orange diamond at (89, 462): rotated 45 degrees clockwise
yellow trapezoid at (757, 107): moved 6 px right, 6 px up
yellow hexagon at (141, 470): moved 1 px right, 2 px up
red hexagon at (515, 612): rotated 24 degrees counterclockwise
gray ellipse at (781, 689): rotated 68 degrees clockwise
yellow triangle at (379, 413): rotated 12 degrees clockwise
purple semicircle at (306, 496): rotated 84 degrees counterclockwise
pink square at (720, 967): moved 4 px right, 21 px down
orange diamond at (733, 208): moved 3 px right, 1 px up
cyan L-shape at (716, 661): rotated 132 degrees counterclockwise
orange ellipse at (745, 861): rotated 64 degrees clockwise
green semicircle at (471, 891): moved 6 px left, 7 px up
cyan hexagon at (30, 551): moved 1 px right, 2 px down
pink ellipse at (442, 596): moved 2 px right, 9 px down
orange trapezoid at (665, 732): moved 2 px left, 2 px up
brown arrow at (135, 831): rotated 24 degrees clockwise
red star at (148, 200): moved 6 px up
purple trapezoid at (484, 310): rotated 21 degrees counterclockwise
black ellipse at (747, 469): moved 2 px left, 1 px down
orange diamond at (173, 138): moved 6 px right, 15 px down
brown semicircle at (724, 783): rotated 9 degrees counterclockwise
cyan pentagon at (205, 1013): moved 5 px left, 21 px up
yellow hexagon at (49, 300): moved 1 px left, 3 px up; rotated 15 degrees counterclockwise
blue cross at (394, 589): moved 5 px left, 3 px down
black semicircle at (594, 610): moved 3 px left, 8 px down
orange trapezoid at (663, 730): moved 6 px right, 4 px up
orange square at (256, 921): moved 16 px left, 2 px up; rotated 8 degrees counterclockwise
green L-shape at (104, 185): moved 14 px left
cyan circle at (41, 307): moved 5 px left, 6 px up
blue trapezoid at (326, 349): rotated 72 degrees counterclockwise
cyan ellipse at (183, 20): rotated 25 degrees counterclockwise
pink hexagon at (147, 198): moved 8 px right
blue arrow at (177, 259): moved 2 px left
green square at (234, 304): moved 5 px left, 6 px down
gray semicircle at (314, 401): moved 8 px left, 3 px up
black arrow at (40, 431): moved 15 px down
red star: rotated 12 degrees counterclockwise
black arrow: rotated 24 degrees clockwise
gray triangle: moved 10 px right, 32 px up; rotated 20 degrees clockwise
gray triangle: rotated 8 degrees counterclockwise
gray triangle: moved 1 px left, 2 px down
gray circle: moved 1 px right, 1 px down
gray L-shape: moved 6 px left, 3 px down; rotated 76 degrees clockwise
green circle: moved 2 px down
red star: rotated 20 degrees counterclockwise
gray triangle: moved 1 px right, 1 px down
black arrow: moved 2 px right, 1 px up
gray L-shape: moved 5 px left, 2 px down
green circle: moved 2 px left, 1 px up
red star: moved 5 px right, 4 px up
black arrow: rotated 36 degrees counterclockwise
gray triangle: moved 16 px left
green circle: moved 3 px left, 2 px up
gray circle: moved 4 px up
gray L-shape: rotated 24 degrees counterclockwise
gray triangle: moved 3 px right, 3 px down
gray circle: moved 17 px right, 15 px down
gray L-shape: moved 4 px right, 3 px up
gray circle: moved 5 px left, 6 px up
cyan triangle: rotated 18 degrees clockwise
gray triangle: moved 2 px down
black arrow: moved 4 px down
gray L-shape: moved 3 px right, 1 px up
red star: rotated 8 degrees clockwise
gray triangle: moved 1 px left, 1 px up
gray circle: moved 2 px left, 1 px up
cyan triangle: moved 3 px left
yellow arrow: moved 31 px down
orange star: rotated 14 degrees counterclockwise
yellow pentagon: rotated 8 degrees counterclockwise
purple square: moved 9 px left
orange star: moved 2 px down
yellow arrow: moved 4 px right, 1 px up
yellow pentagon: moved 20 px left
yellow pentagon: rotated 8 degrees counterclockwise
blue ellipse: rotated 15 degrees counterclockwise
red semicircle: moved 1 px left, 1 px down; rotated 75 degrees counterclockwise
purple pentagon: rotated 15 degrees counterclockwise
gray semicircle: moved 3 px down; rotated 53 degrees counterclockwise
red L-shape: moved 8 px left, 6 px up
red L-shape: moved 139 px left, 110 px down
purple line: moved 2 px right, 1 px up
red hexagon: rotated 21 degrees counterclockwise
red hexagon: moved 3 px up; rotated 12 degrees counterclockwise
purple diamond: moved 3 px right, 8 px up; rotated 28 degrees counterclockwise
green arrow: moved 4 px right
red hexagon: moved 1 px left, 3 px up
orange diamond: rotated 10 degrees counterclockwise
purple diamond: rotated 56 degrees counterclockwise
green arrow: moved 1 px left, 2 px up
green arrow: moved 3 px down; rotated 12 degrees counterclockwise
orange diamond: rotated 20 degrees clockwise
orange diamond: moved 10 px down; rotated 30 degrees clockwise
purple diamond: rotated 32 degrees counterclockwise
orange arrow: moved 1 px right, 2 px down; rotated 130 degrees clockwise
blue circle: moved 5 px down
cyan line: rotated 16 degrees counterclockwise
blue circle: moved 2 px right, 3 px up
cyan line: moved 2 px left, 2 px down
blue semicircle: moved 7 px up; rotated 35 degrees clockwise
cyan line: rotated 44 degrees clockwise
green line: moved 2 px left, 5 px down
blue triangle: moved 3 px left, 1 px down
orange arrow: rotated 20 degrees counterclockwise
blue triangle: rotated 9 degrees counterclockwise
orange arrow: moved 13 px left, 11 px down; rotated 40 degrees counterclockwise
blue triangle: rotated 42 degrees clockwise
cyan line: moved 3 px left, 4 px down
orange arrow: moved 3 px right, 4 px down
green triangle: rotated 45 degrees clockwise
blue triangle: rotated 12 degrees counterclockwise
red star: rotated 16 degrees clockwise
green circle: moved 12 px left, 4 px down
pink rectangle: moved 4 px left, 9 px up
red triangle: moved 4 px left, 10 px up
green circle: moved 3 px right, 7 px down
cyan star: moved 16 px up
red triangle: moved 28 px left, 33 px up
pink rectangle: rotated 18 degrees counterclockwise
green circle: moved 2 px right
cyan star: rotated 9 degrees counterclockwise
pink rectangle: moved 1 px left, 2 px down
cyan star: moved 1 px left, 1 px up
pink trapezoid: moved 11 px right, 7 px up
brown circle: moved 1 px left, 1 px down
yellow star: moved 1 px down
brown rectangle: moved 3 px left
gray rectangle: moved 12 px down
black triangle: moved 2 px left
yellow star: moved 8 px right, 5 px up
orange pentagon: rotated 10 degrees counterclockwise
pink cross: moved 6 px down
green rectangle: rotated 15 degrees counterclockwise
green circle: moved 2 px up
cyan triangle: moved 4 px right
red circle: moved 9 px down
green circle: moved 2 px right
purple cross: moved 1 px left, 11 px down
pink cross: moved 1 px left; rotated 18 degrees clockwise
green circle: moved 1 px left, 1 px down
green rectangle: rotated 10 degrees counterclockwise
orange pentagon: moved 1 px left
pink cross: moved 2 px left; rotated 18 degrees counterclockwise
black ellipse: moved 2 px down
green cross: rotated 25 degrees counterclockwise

============================================================

▶ **GIVEN INSTRUCTION**
Rewrite the part of the listing that opens with its first line and closes with the line containing "cyan pentagon at", changing every "diamond" to "rhombus" and leaving everything else the same.

▶ **RESULT FOR THIS TASK**
orange rhombus at (89, 462): rotated 45 degrees clockwise
yellow trapezoid at (757, 107): moved 6 px right, 6 px up
yellow hexagon at (141, 470): moved 1 px right, 2 px up
red hexagon at (515, 612): rotated 24 degrees counterclockwise
gray ellipse at (781, 689): rotated 68 degrees clockwise
yellow triangle at (379, 413): rotated 12 degrees clockwise
purple semicircle at (306, 496): rotated 84 degrees counterclockwise
pink square at (720, 967): moved 4 px right, 21 px down
orange rhombus at (733, 208): moved 3 px right, 1 px up
cyan L-shape at (716, 661): rotated 132 degrees counterclockwise
orange ellipse at (745, 861): rotated 64 degrees clockwise
green semicircle at (471, 891): moved 6 px left, 7 px up
cyan hexagon at (30, 551): moved 1 px right, 2 px down
pink ellipse at (442, 596): moved 2 px right, 9 px down
orange trapezoid at (665, 732): moved 2 px left, 2 px up
brown arrow at (135, 831): rotated 24 degrees clockwise
red star at (148, 200): moved 6 px up
purple trapezoid at (484, 310): rotated 21 degrees counterclockwise
black ellipse at (747, 469): moved 2 px left, 1 px down
orange rhombus at (173, 138): moved 6 px right, 15 px down
brown semicircle at (724, 783): rotated 9 degrees counterclockwise
cyan pentagon at (205, 1013): moved 5 px left, 21 px up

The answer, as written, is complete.